**The task**
Return the listing in full and exactly, but without a single picture.

**Task data**
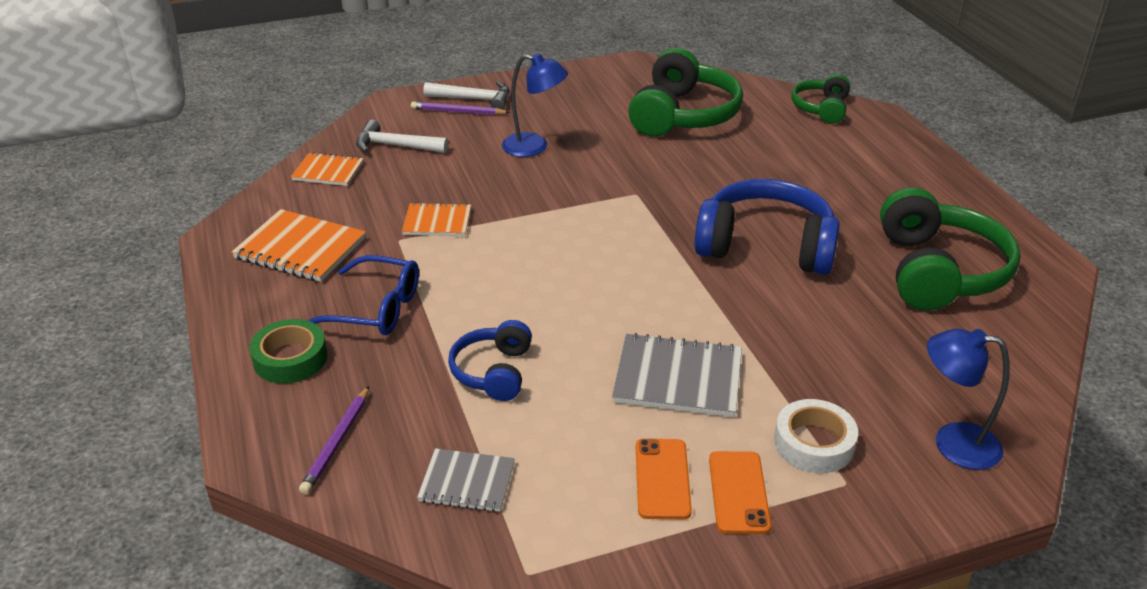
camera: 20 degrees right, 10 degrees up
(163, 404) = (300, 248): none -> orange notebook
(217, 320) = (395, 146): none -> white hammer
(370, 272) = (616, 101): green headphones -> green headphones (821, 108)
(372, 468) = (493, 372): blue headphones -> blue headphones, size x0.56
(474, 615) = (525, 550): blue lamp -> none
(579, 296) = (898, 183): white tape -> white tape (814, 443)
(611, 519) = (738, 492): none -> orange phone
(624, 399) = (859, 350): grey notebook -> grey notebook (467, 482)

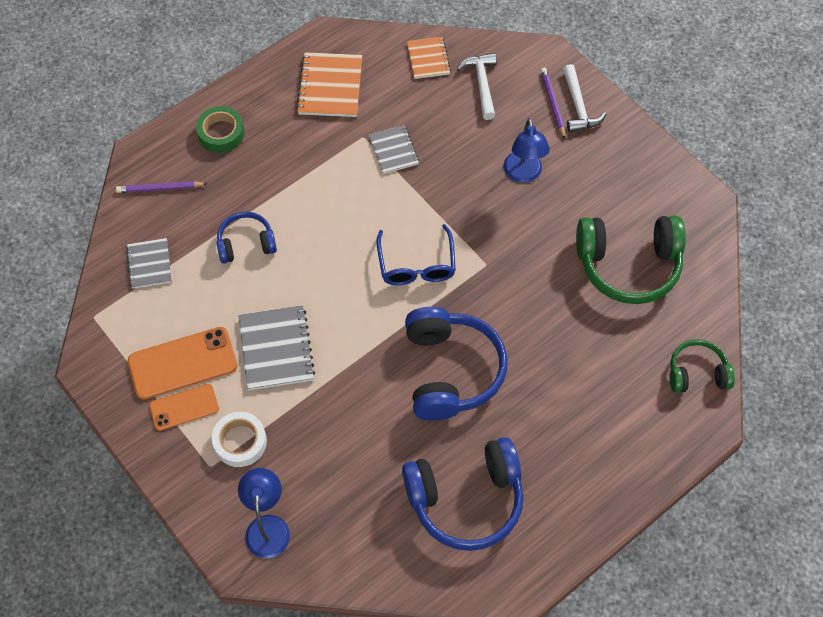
camera: 70 degrees right, 25 degrees up
(375, 309) = (283, 155): blue glasses -> blue glasses (416, 265)
(437, 222) = (393, 150): orange notebook -> grey notebook
(662, 479) = (183, 363): orange phone -> orange phone, size x1.61
(938, 271) = (466, 499): green headphones -> blue headphones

**Answer box**
camera: 20 degrees right, 10 degrees up
(163, 404) = (300, 248): none -> orange notebook
(217, 320) = (395, 146): none -> white hammer
(370, 272) = (616, 101): green headphones -> green headphones (821, 108)
(372, 468) = (493, 372): blue headphones -> blue headphones, size x0.56
(474, 615) = (525, 550): blue lamp -> none
(579, 296) = (898, 183): white tape -> white tape (814, 443)
(611, 519) = (738, 492): none -> orange phone
(624, 399) = (859, 350): grey notebook -> grey notebook (467, 482)

camera: 70 degrees right, 25 degrees up
(375, 309) = (283, 155): blue glasses -> blue glasses (416, 265)
(437, 222) = (393, 150): orange notebook -> grey notebook
(662, 479) = (183, 363): orange phone -> orange phone, size x1.61
(938, 271) = (466, 499): green headphones -> blue headphones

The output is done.